Collected data entries:

● ● ● ● ●

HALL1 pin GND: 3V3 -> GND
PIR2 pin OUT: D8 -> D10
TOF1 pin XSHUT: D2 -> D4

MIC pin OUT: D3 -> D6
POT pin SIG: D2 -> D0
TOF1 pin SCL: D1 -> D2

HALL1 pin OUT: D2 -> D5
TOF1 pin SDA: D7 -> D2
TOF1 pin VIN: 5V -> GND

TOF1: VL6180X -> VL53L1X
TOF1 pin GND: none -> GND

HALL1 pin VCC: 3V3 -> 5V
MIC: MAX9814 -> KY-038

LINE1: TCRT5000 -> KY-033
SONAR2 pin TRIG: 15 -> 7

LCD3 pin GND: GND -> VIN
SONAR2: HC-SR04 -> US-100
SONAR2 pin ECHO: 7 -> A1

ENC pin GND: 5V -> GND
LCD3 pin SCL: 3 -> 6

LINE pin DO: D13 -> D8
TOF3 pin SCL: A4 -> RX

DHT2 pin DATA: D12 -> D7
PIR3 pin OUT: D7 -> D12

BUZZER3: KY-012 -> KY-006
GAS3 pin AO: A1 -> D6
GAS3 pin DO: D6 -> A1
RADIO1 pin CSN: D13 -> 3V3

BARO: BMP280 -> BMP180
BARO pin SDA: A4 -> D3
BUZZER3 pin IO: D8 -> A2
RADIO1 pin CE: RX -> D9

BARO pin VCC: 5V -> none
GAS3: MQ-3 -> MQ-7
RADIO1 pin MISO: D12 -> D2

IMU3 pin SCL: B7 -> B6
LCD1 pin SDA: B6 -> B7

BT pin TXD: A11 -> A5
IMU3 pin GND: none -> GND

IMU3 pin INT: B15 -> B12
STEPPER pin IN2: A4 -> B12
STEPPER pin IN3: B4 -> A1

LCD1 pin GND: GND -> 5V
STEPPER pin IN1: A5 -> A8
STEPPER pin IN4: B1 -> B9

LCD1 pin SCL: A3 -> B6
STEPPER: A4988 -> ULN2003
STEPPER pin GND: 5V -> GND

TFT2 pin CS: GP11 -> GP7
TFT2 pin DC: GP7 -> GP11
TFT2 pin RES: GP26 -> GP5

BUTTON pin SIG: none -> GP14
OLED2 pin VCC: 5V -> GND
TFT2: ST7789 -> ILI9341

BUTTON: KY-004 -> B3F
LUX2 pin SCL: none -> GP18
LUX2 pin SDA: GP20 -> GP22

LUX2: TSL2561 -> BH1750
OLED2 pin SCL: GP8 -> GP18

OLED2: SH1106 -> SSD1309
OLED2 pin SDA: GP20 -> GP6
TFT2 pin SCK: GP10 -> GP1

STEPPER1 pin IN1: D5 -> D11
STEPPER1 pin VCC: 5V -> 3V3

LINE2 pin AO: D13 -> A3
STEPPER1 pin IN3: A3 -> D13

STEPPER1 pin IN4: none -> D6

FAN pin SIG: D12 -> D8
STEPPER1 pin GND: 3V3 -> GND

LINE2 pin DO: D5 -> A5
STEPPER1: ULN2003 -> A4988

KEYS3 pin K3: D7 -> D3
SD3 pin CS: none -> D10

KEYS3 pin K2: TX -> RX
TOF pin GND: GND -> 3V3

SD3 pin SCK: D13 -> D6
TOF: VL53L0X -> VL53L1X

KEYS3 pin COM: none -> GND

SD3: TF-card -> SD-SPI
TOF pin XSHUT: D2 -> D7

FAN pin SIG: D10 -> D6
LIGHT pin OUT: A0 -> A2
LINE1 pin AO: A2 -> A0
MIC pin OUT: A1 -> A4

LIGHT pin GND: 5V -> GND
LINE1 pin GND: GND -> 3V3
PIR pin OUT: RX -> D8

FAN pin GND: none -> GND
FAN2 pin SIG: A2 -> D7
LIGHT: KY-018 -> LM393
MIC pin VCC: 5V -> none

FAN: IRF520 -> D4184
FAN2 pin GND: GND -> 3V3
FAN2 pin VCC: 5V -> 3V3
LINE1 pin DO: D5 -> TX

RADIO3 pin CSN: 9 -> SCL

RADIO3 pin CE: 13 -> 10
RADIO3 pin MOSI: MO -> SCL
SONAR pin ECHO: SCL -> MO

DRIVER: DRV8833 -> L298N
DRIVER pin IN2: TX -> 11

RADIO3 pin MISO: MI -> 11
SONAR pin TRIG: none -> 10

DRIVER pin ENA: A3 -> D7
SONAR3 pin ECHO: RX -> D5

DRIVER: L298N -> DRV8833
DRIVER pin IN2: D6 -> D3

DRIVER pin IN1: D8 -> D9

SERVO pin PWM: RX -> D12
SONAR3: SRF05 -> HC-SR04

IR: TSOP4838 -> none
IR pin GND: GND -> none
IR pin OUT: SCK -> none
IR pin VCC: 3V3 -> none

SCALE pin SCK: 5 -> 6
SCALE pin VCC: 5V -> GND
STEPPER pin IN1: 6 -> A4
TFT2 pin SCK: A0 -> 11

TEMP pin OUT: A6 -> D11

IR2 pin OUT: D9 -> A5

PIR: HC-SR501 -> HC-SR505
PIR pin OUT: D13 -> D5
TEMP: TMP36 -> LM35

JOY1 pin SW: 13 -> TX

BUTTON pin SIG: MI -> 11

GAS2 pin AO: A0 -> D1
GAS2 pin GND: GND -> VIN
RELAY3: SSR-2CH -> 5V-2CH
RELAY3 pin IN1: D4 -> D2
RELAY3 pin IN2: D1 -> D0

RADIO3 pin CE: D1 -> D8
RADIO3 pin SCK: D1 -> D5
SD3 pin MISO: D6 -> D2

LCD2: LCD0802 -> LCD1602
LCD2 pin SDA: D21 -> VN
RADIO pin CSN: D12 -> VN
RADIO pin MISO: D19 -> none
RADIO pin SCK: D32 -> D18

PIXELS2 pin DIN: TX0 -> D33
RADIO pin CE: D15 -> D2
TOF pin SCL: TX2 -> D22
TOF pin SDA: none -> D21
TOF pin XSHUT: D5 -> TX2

● ● ● ● ●

Instructions for the task:
May I have the entries returned exactly, with every line in place?

Reply:
HALL1 pin GND: 3V3 -> GND
PIR2 pin OUT: D8 -> D10
TOF1 pin XSHUT: D2 -> D4

MIC pin OUT: D3 -> D6
POT pin SIG: D2 -> D0
TOF1 pin SCL: D1 -> D2

HALL1 pin OUT: D2 -> D5
TOF1 pin SDA: D7 -> D2
TOF1 pin VIN: 5V -> GND

TOF1: VL6180X -> VL53L1X
TOF1 pin GND: none -> GND

HALL1 pin VCC: 3V3 -> 5V
MIC: MAX9814 -> KY-038

LINE1: TCRT5000 -> KY-033
SONAR2 pin TRIG: 15 -> 7

LCD3 pin GND: GND -> VIN
SONAR2: HC-SR04 -> US-100
SONAR2 pin ECHO: 7 -> A1

ENC pin GND: 5V -> GND
LCD3 pin SCL: 3 -> 6

LINE pin DO: D13 -> D8
TOF3 pin SCL: A4 -> RX

DHT2 pin DATA: D12 -> D7
PIR3 pin OUT: D7 -> D12

BUZZER3: KY-012 -> KY-006
GAS3 pin AO: A1 -> D6
GAS3 pin DO: D6 -> A1
RADIO1 pin CSN: D13 -> 3V3

BARO: BMP280 -> BMP180
BARO pin SDA: A4 -> D3
BUZZER3 pin IO: D8 -> A2
RADIO1 pin CE: RX -> D9

BARO pin VCC: 5V -> none
GAS3: MQ-3 -> MQ-7
RADIO1 pin MISO: D12 -> D2

IMU3 pin SCL: B7 -> B6
LCD1 pin SDA: B6 -> B7

BT pin TXD: A11 -> A5
IMU3 pin GND: none -> GND

IMU3 pin INT: B15 -> B12
STEPPER pin IN2: A4 -> B12
STEPPER pin IN3: B4 -> A1

LCD1 pin GND: GND -> 5V
STEPPER pin IN1: A5 -> A8
STEPPER pin IN4: B1 -> B9

LCD1 pin SCL: A3 -> B6
STEPPER: A4988 -> ULN2003
STEPPER pin GND: 5V -> GND

TFT2 pin CS: GP11 -> GP7
TFT2 pin DC: GP7 -> GP11
TFT2 pin RES: GP26 -> GP5

BUTTON pin SIG: none -> GP14
OLED2 pin VCC: 5V -> GND
TFT2: ST7789 -> ILI9341

BUTTON: KY-004 -> B3F
LUX2 pin SCL: none -> GP18
LUX2 pin SDA: GP20 -> GP22

LUX2: TSL2561 -> BH1750
OLED2 pin SCL: GP8 -> GP18

OLED2: SH1106 -> SSD1309
OLED2 pin SDA: GP20 -> GP6
TFT2 pin SCK: GP10 -> GP1

STEPPER1 pin IN1: D5 -> D11
STEPPER1 pin VCC: 5V -> 3V3

LINE2 pin AO: D13 -> A3
STEPPER1 pin IN3: A3 -> D13

STEPPER1 pin IN4: none -> D6

FAN pin SIG: D12 -> D8
STEPPER1 pin GND: 3V3 -> GND

LINE2 pin DO: D5 -> A5
STEPPER1: ULN2003 -> A4988

KEYS3 pin K3: D7 -> D3
SD3 pin CS: none -> D10

KEYS3 pin K2: TX -> RX
TOF pin GND: GND -> 3V3

SD3 pin SCK: D13 -> D6
TOF: VL53L0X -> VL53L1X

KEYS3 pin COM: none -> GND

SD3: TF-card -> SD-SPI
TOF pin XSHUT: D2 -> D7

FAN pin SIG: D10 -> D6
LIGHT pin OUT: A0 -> A2
LINE1 pin AO: A2 -> A0
MIC pin OUT: A1 -> A4

LIGHT pin GND: 5V -> GND
LINE1 pin GND: GND -> 3V3
PIR pin OUT: RX -> D8

FAN pin GND: none -> GND
FAN2 pin SIG: A2 -> D7
LIGHT: KY-018 -> LM393
MIC pin VCC: 5V -> none

FAN: IRF520 -> D4184
FAN2 pin GND: GND -> 3V3
FAN2 pin VCC: 5V -> 3V3
LINE1 pin DO: D5 -> TX

RADIO3 pin CSN: 9 -> SCL

RADIO3 pin CE: 13 -> 10
RADIO3 pin MOSI: MO -> SCL
SONAR pin ECHO: SCL -> MO

DRIVER: DRV8833 -> L298N
DRIVER pin IN2: TX -> 11

RADIO3 pin MISO: MI -> 11
SONAR pin TRIG: none -> 10

DRIVER pin ENA: A3 -> D7
SONAR3 pin ECHO: RX -> D5

DRIVER: L298N -> DRV8833
DRIVER pin IN2: D6 -> D3

DRIVER pin IN1: D8 -> D9

SERVO pin PWM: RX -> D12
SONAR3: SRF05 -> HC-SR04

IR: TSOP4838 -> none
IR pin GND: GND -> none
IR pin OUT: SCK -> none
IR pin VCC: 3V3 -> none

SCALE pin SCK: 5 -> 6
SCALE pin VCC: 5V -> GND
STEPPER pin IN1: 6 -> A4
TFT2 pin SCK: A0 -> 11

TEMP pin OUT: A6 -> D11

IR2 pin OUT: D9 -> A5

PIR: HC-SR501 -> HC-SR505
PIR pin OUT: D13 -> D5
TEMP: TMP36 -> LM35

JOY1 pin SW: 13 -> TX

BUTTON pin SIG: MI -> 11

GAS2 pin AO: A0 -> D1
GAS2 pin GND: GND -> VIN
RELAY3: SSR-2CH -> 5V-2CH
RELAY3 pin IN1: D4 -> D2
RELAY3 pin IN2: D1 -> D0

RADIO3 pin CE: D1 -> D8
RADIO3 pin SCK: D1 -> D5
SD3 pin MISO: D6 -> D2

LCD2: LCD0802 -> LCD1602
LCD2 pin SDA: D21 -> VN
RADIO pin CSN: D12 -> VN
RADIO pin MISO: D19 -> none
RADIO pin SCK: D32 -> D18

PIXELS2 pin DIN: TX0 -> D33
RADIO pin CE: D15 -> D2
TOF pin SCL: TX2 -> D22
TOF pin SDA: none -> D21
TOF pin XSHUT: D5 -> TX2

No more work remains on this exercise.